ACTION ITEM: Look through the data below for the line with "camera: 65 degrees left, 0 degrees up" and the line with "(479, 136) = (248, 90): blue pawn -> none", then output those two and all lines in between, exactly as written.

RECORDS SUPPLIED:

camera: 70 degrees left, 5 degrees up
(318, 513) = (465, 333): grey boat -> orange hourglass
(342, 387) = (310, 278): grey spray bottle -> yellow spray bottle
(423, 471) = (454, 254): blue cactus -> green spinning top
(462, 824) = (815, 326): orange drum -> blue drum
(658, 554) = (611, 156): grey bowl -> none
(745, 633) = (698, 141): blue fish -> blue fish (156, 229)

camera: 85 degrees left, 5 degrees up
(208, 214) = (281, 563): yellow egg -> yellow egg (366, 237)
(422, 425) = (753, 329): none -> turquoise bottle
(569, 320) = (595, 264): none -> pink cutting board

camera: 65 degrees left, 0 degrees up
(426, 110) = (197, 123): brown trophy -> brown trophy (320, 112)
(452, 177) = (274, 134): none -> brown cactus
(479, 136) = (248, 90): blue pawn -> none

...

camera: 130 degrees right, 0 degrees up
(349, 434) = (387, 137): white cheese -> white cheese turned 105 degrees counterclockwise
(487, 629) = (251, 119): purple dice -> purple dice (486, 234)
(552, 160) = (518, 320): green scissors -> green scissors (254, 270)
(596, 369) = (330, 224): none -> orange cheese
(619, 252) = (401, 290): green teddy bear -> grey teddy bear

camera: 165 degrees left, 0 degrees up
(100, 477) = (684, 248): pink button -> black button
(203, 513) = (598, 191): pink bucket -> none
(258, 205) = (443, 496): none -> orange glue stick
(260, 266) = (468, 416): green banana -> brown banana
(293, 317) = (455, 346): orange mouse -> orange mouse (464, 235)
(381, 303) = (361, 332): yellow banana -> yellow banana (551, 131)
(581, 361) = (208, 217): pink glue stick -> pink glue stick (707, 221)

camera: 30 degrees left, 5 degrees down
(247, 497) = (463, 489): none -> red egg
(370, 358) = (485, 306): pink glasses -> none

==

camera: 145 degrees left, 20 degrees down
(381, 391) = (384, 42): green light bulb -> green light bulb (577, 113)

RESULT:
camera: 65 degrees left, 0 degrees up
(426, 110) = (197, 123): brown trophy -> brown trophy (320, 112)
(452, 177) = (274, 134): none -> brown cactus
(479, 136) = (248, 90): blue pawn -> none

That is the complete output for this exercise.